Records shown:
============

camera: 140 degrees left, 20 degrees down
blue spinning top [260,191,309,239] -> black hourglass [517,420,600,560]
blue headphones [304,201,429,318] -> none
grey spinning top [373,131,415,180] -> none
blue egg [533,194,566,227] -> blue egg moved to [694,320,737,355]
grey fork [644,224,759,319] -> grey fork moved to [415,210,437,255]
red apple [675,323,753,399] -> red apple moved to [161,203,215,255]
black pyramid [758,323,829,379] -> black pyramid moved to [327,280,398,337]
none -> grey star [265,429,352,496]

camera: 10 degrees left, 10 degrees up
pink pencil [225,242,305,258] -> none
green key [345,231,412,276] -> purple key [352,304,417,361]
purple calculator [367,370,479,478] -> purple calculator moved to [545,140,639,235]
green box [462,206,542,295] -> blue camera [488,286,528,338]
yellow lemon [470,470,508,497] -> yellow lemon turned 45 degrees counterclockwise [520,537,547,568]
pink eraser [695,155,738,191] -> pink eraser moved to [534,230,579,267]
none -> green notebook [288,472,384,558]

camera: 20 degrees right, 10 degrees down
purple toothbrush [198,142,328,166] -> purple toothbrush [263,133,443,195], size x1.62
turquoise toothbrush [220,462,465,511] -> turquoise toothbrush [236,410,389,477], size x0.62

============

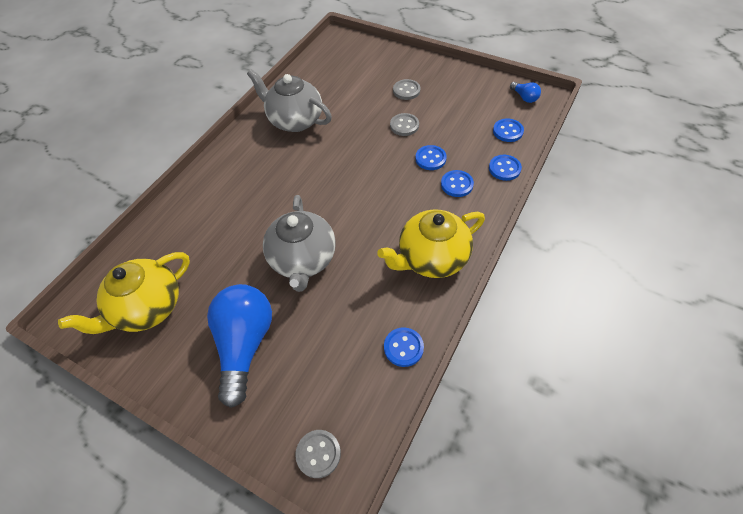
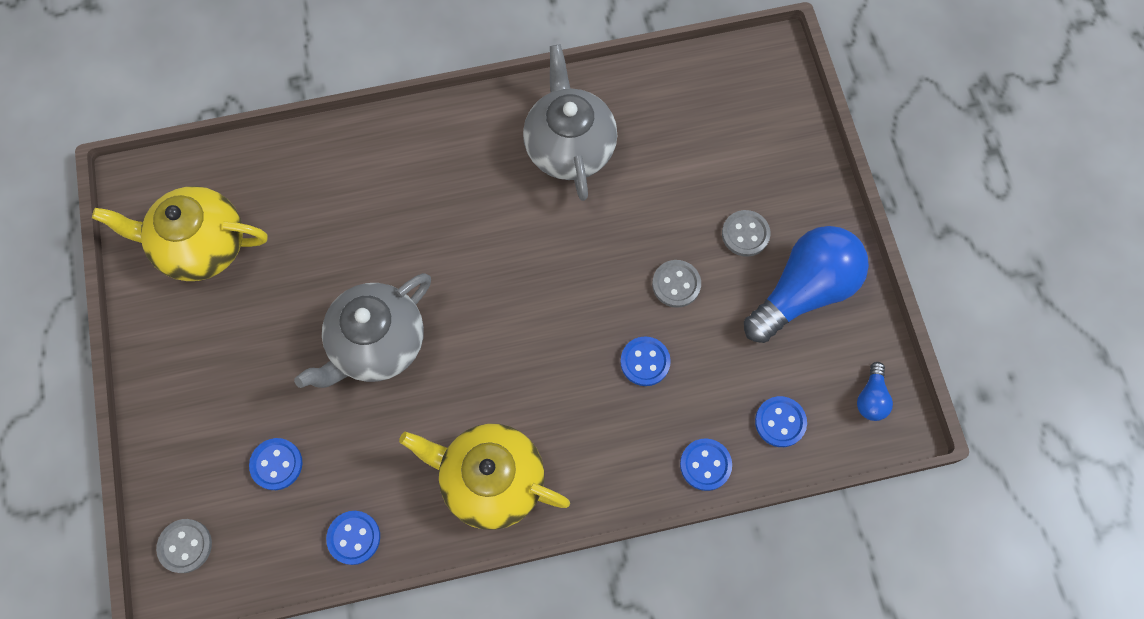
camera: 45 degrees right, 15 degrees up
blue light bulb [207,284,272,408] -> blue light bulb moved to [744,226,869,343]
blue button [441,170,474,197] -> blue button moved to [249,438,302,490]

============

Problem to solve:
Set down, from the entries above, exactly the lines from the one with "red apple [675,323,753,399]" up to and including the one with "pink pencil [225,242,305,258] -> none", and no other lines.

Written answer:
red apple [675,323,753,399] -> red apple moved to [161,203,215,255]
black pyramid [758,323,829,379] -> black pyramid moved to [327,280,398,337]
none -> grey star [265,429,352,496]

camera: 10 degrees left, 10 degrees up
pink pencil [225,242,305,258] -> none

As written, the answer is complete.